-- YOUR INSTRUCTIONS --
The listing below is to be copied exactly, with pictures excluded.

-- DATA RECORDS --

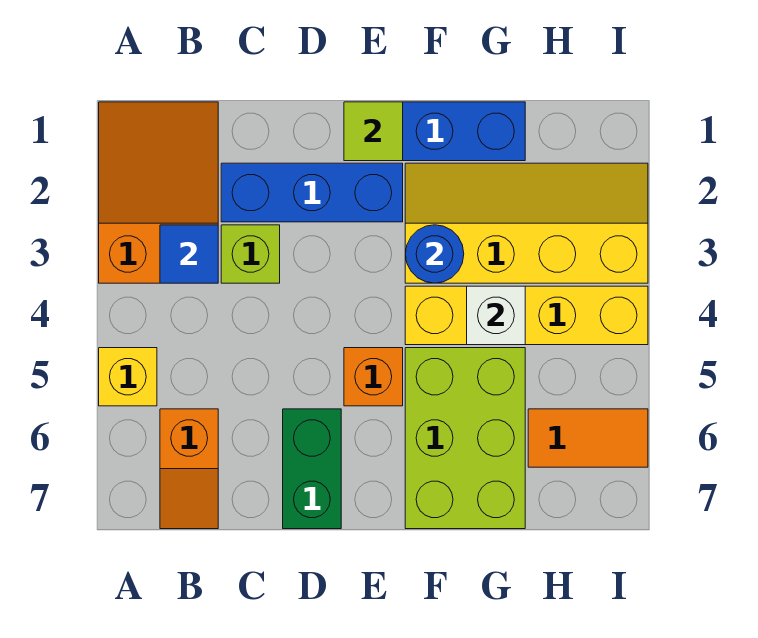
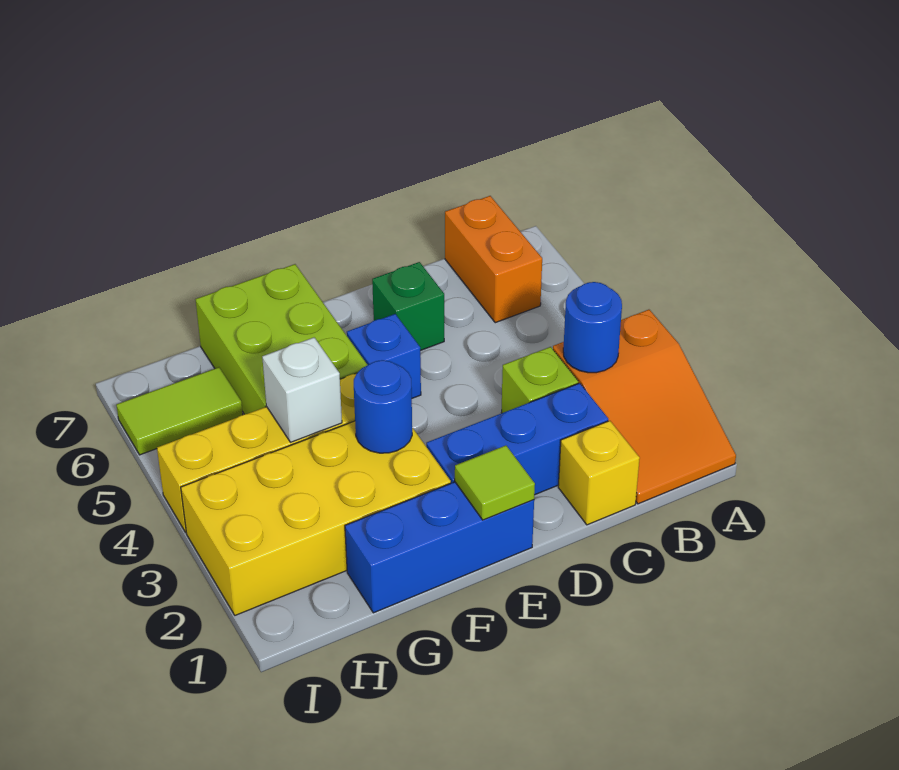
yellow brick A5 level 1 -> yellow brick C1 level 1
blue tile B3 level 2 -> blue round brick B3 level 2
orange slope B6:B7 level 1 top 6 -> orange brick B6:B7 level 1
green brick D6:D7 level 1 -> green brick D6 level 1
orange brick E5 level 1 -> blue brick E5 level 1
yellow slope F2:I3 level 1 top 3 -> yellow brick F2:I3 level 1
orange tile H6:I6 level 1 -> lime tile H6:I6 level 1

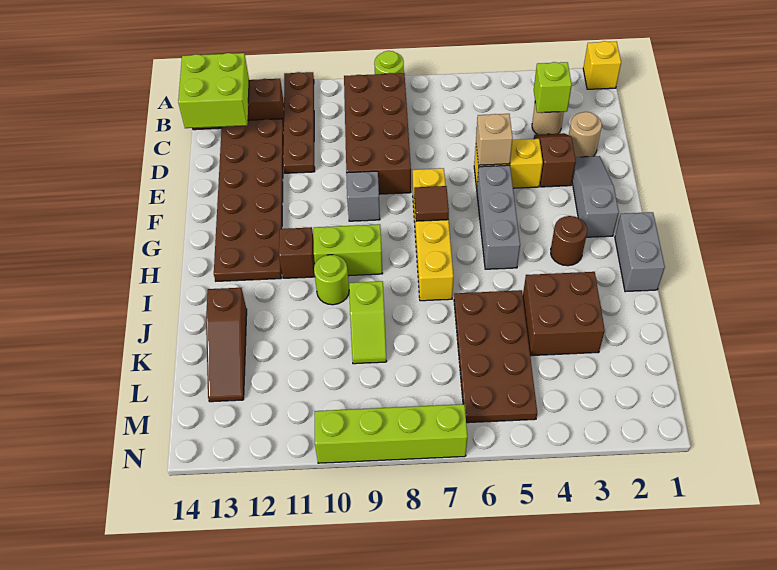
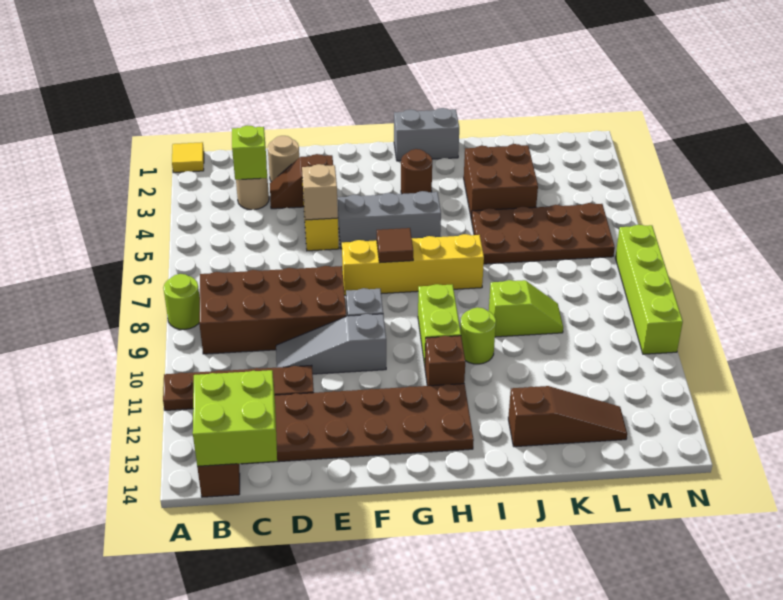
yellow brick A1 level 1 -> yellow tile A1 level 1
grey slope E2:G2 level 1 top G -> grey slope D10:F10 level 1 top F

-- ANSWER FOR THE TASK --
yellow brick A5 level 1 -> yellow brick C1 level 1
blue tile B3 level 2 -> blue round brick B3 level 2
orange slope B6:B7 level 1 top 6 -> orange brick B6:B7 level 1
green brick D6:D7 level 1 -> green brick D6 level 1
orange brick E5 level 1 -> blue brick E5 level 1
yellow slope F2:I3 level 1 top 3 -> yellow brick F2:I3 level 1
orange tile H6:I6 level 1 -> lime tile H6:I6 level 1

yellow brick A1 level 1 -> yellow tile A1 level 1
grey slope E2:G2 level 1 top G -> grey slope D10:F10 level 1 top F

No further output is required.